──────── Records to process ────────

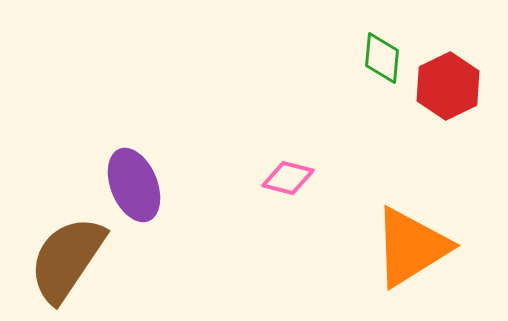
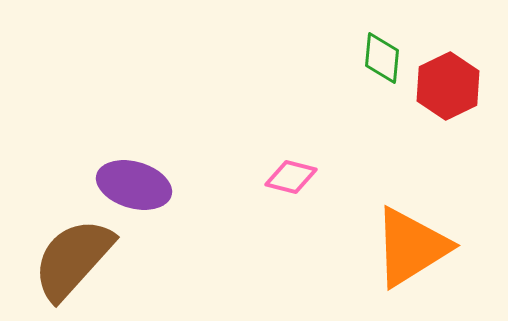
pink diamond: moved 3 px right, 1 px up
purple ellipse: rotated 52 degrees counterclockwise
brown semicircle: moved 6 px right; rotated 8 degrees clockwise
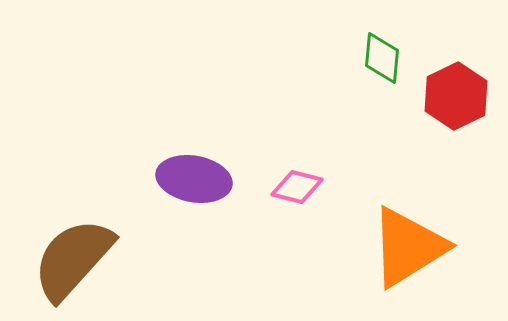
red hexagon: moved 8 px right, 10 px down
pink diamond: moved 6 px right, 10 px down
purple ellipse: moved 60 px right, 6 px up; rotated 6 degrees counterclockwise
orange triangle: moved 3 px left
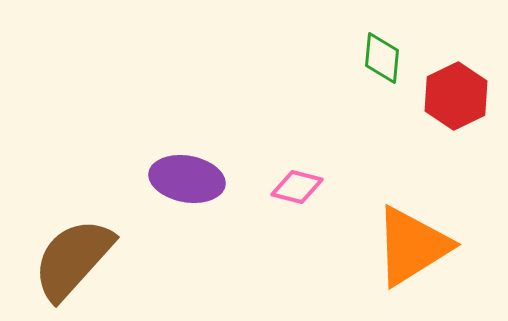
purple ellipse: moved 7 px left
orange triangle: moved 4 px right, 1 px up
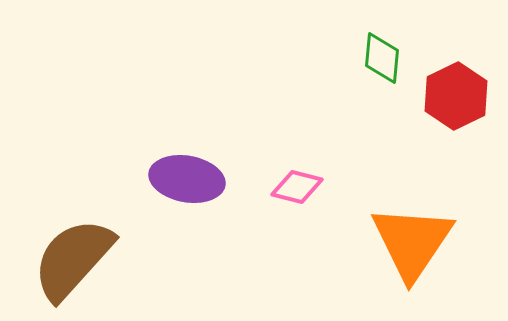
orange triangle: moved 4 px up; rotated 24 degrees counterclockwise
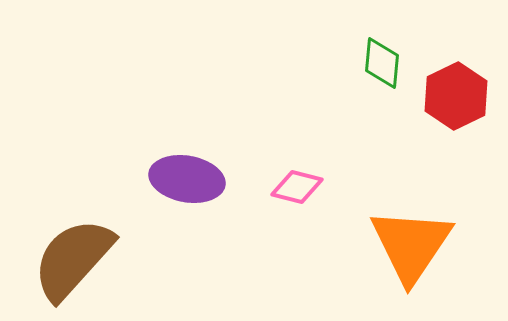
green diamond: moved 5 px down
orange triangle: moved 1 px left, 3 px down
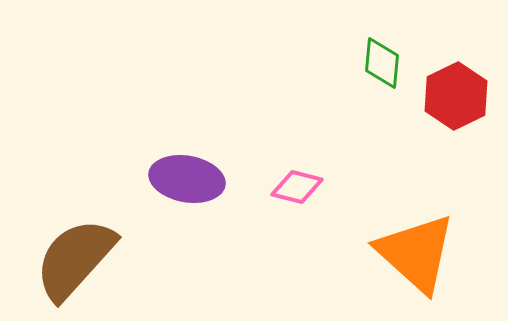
orange triangle: moved 5 px right, 8 px down; rotated 22 degrees counterclockwise
brown semicircle: moved 2 px right
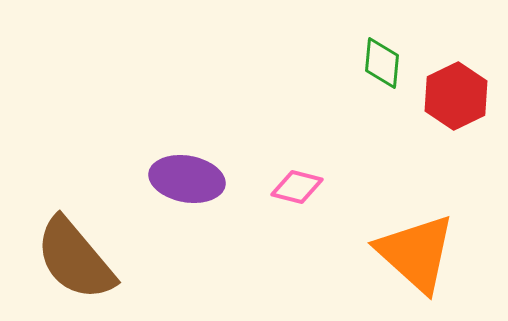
brown semicircle: rotated 82 degrees counterclockwise
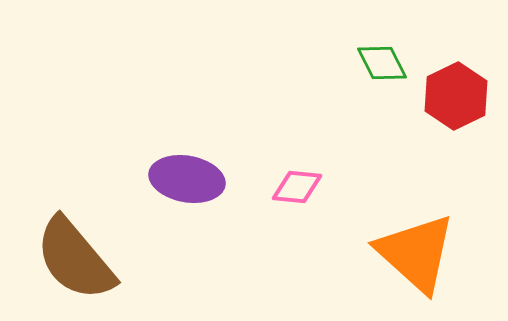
green diamond: rotated 32 degrees counterclockwise
pink diamond: rotated 9 degrees counterclockwise
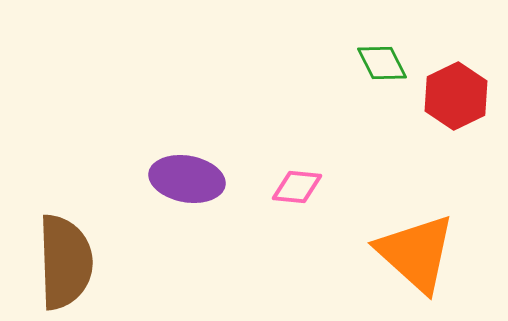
brown semicircle: moved 10 px left, 3 px down; rotated 142 degrees counterclockwise
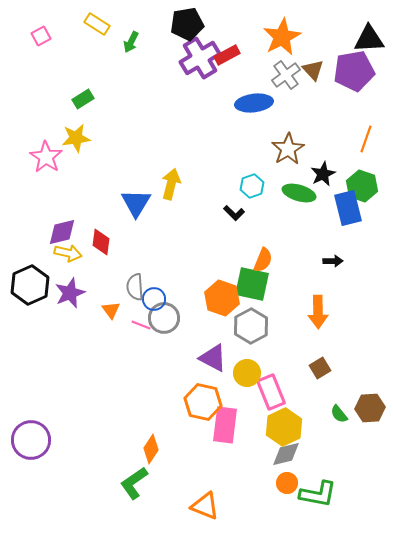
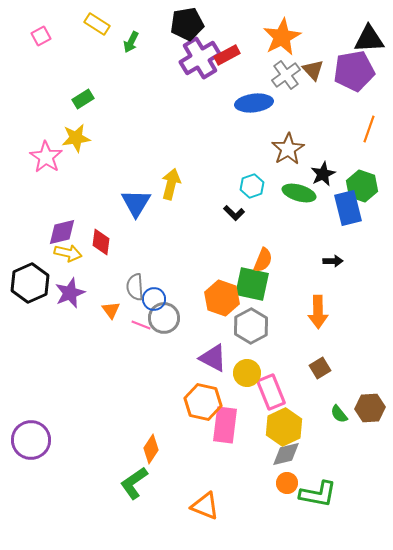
orange line at (366, 139): moved 3 px right, 10 px up
black hexagon at (30, 285): moved 2 px up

────────

• **Direction**
Please repeat all of the lines above word for word, leaving out the pictures.

• **Result of this exercise**
pink diamond: moved 3 px right, 1 px up
purple ellipse: rotated 52 degrees counterclockwise
brown semicircle: moved 6 px right; rotated 8 degrees clockwise
red hexagon: moved 8 px right, 10 px down
pink diamond: moved 6 px right, 10 px down
purple ellipse: moved 60 px right, 6 px up; rotated 6 degrees counterclockwise
orange triangle: moved 3 px left
purple ellipse: moved 7 px left
orange triangle: moved 4 px right, 1 px up
orange triangle: moved 4 px up; rotated 24 degrees counterclockwise
green diamond: moved 5 px down
orange triangle: moved 1 px left, 3 px down
orange triangle: moved 5 px right, 8 px down; rotated 22 degrees counterclockwise
brown semicircle: moved 2 px right
brown semicircle: rotated 82 degrees counterclockwise
green diamond: rotated 32 degrees counterclockwise
pink diamond: rotated 9 degrees counterclockwise
brown semicircle: moved 10 px left, 3 px down; rotated 142 degrees counterclockwise
orange line at (366, 139): moved 3 px right, 10 px up
black hexagon at (30, 285): moved 2 px up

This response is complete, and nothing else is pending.